▶ _Exercise directions_
All entries below are to be reproduced precisely as they stand, without the pictures.

══════

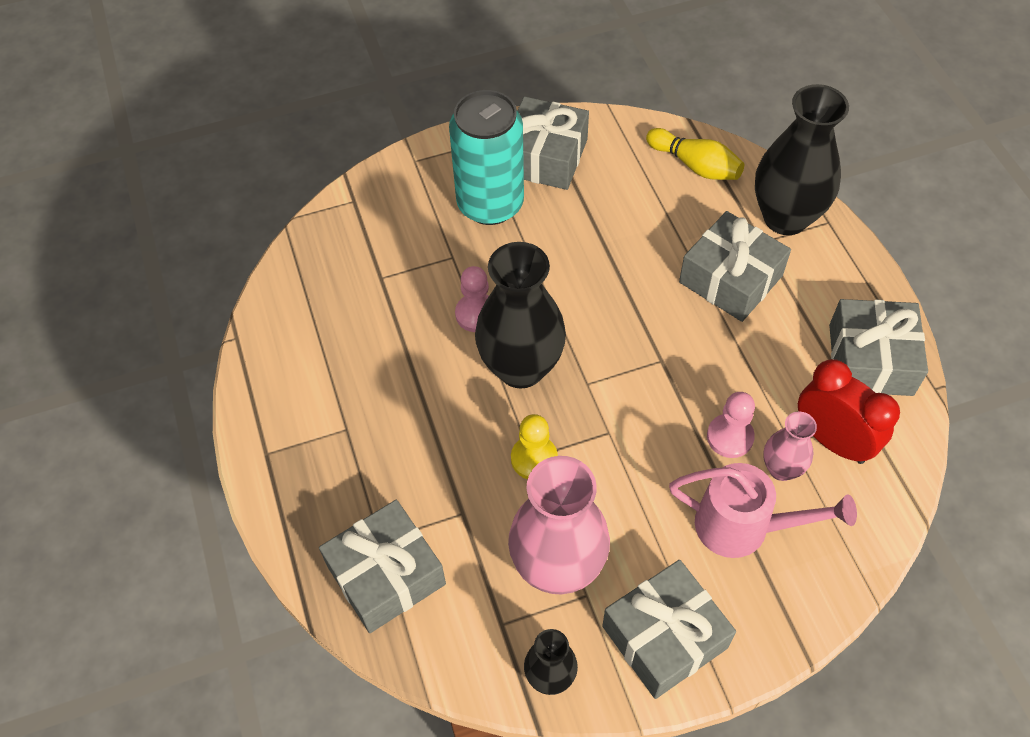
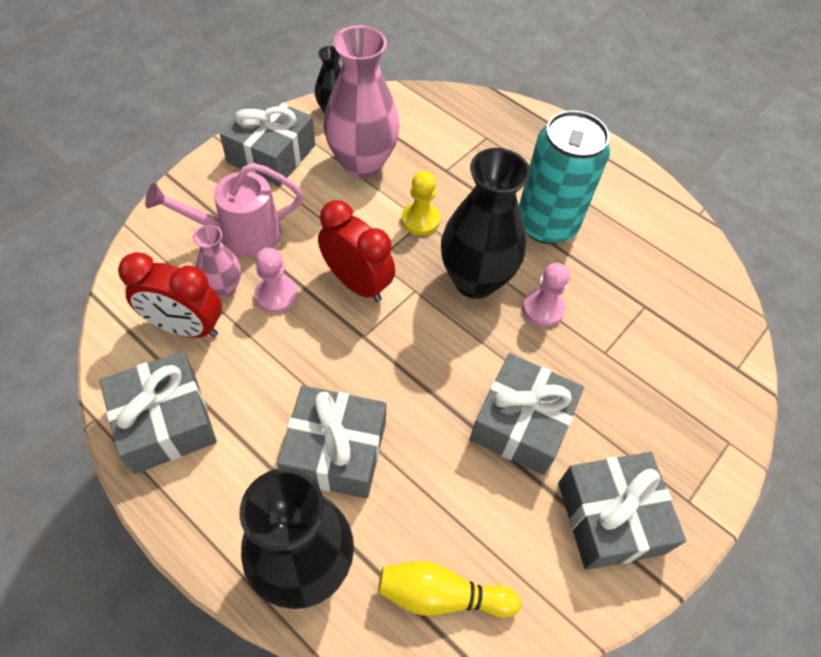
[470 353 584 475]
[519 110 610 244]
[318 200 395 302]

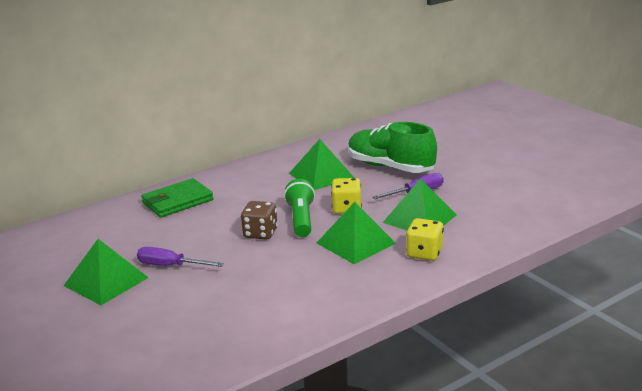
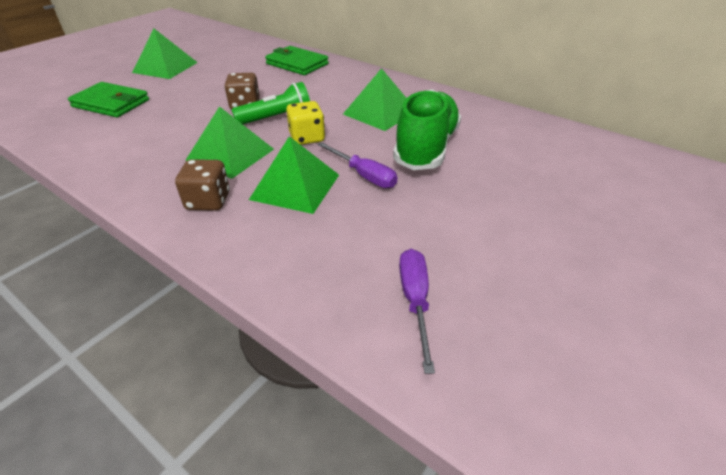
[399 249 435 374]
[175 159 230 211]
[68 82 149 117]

══════

▶ _Result of the task_
[470 353 584 475]
[519 110 610 244]
[318 200 395 302]

[399 249 435 374]
[175 159 230 211]
[68 82 149 117]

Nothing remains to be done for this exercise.